● **BRIEF**
Would you repeat exactly the part of the listing below that runs from the line containing "camera: 80 degrees left, 25 degrees up" down to the line containing "(273, 177) = (382, 262): none -> black house", inclusive, and nothing else?

------ RECORDS ------

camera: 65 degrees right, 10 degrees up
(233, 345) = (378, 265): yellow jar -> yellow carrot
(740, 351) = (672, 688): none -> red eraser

------
------ RECORDS ------

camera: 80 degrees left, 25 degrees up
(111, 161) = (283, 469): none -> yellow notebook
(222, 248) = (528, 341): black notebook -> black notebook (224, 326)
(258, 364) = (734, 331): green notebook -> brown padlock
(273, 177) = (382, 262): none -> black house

------

● **RESULT**
camera: 80 degrees left, 25 degrees up
(111, 161) = (283, 469): none -> yellow notebook
(222, 248) = (528, 341): black notebook -> black notebook (224, 326)
(258, 364) = (734, 331): green notebook -> brown padlock
(273, 177) = (382, 262): none -> black house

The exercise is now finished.